Segment Start: MATERIAL SUPPLIED

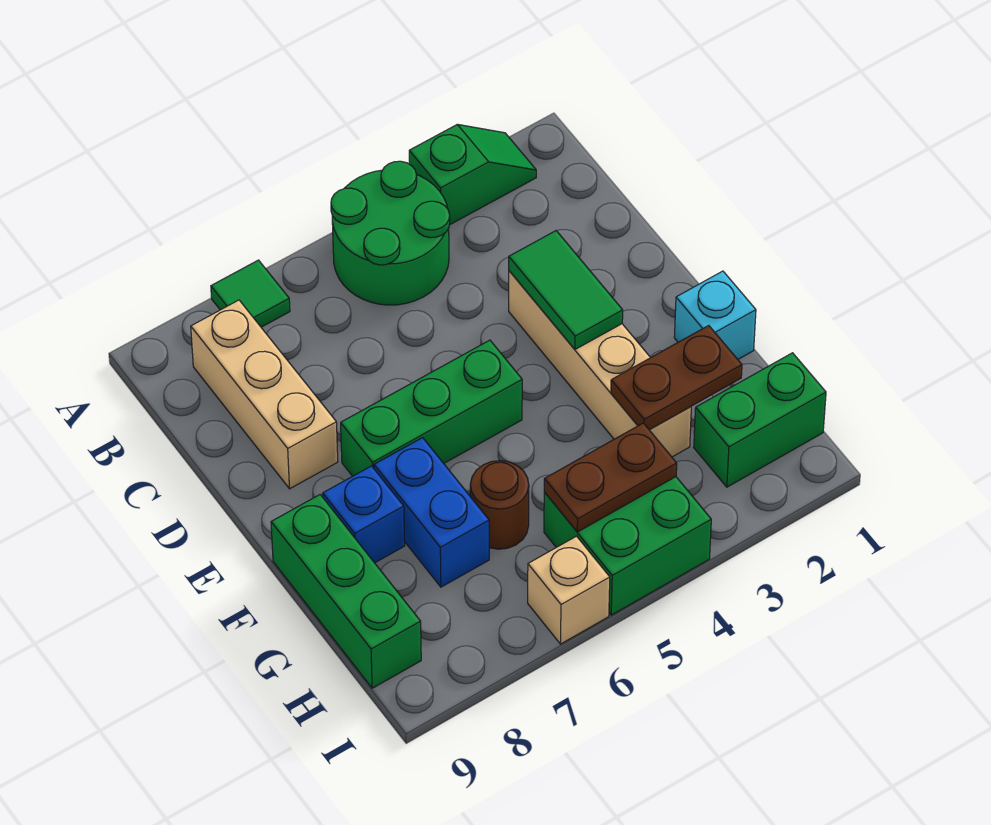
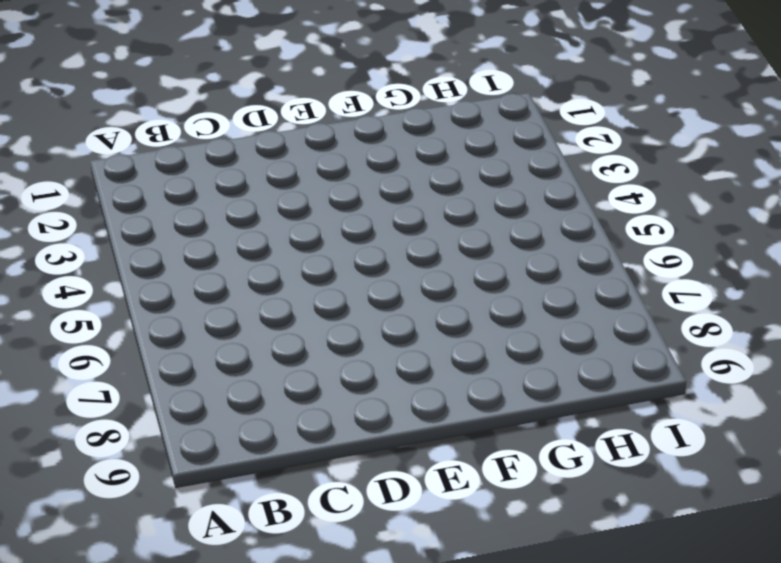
none -> green slope A2:A3 level 1 top 3
none -> green round brick A4:B5 level 1
none -> green tile A7 level 1

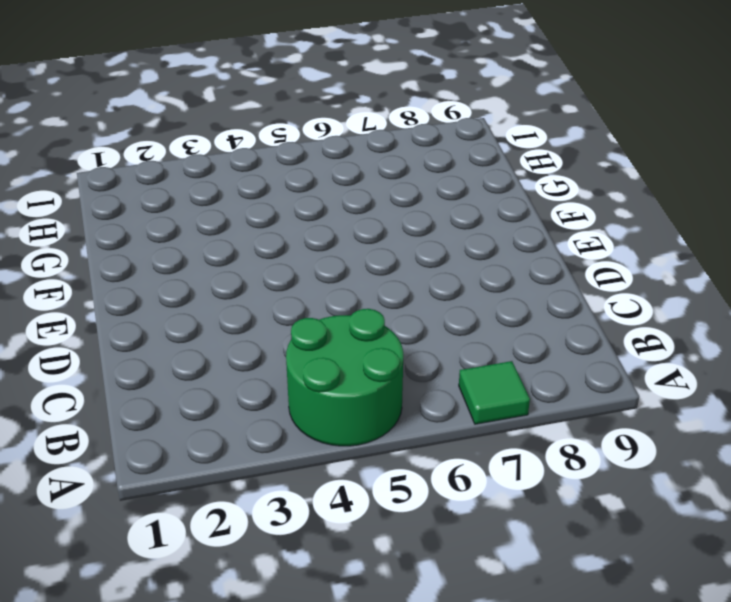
none -> green slope A2:A3 level 1 top 3
none -> tan brick B8:D8 level 1
none -> tan brick D3:G3 level 1

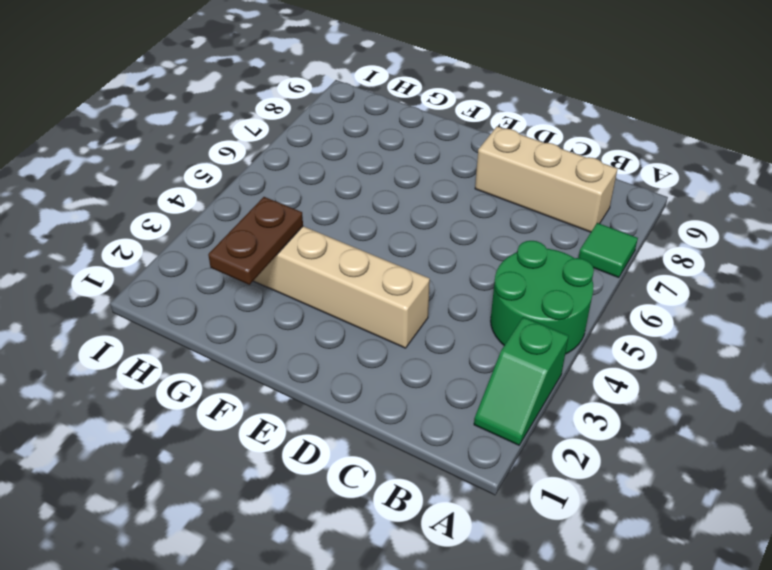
none -> green brick E5:E7 level 1
none -> cyan brick F1 level 1
none -> blue brick F7:G7 level 1

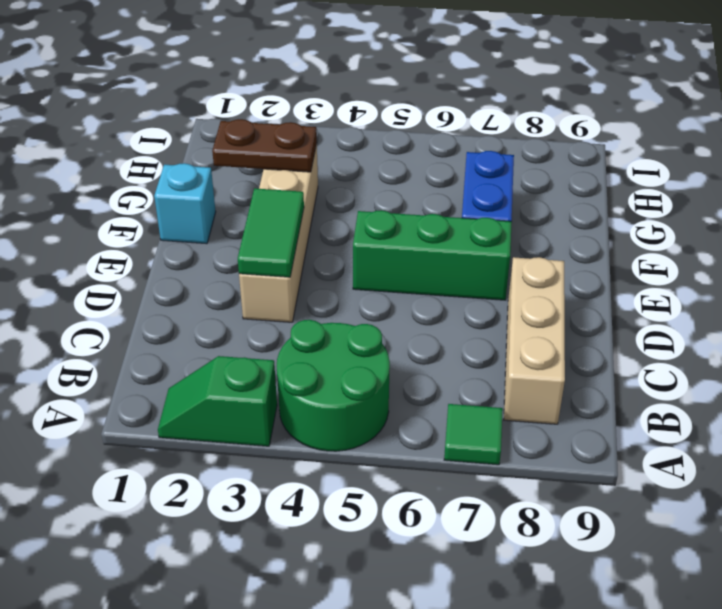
none -> blue brick F8 level 1
none -> green brick F9:H9 level 1
none -> brown round brick G6 level 1

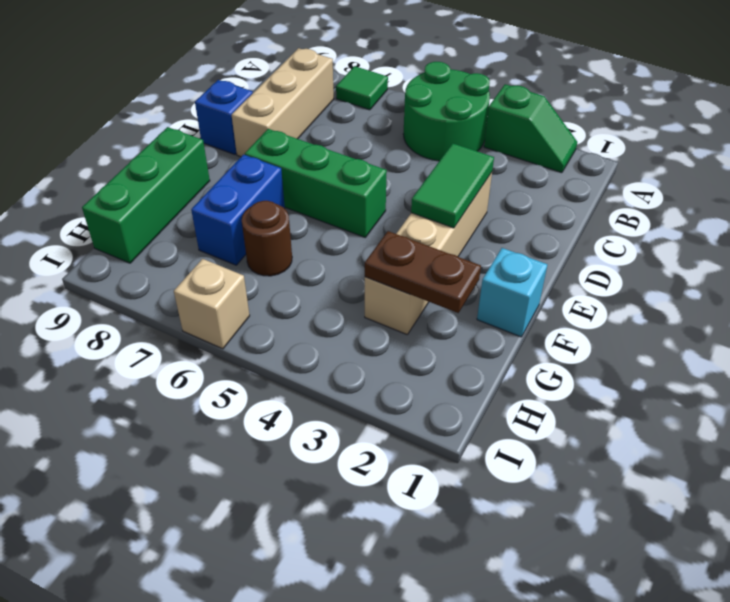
blue brick D9 level 1 -> blue brick F8 level 1
none -> green brick H1:H2 level 1
none -> green brick H4:I5 level 1
none -> brown plate H4:H5 level 2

Segment End: MATERIAL SUPPLIED

■ **TASK INSTRUCTIONS**
Your answer should consist of the lines above between those holding "none -> cyan brick F1 level 1" and "none -> green brick H1:H2 level 1", inclusive, reproduced word for word and without pictures.

■ **REPLY**
none -> cyan brick F1 level 1
none -> blue brick F7:G7 level 1

none -> blue brick F8 level 1
none -> green brick F9:H9 level 1
none -> brown round brick G6 level 1

blue brick D9 level 1 -> blue brick F8 level 1
none -> green brick H1:H2 level 1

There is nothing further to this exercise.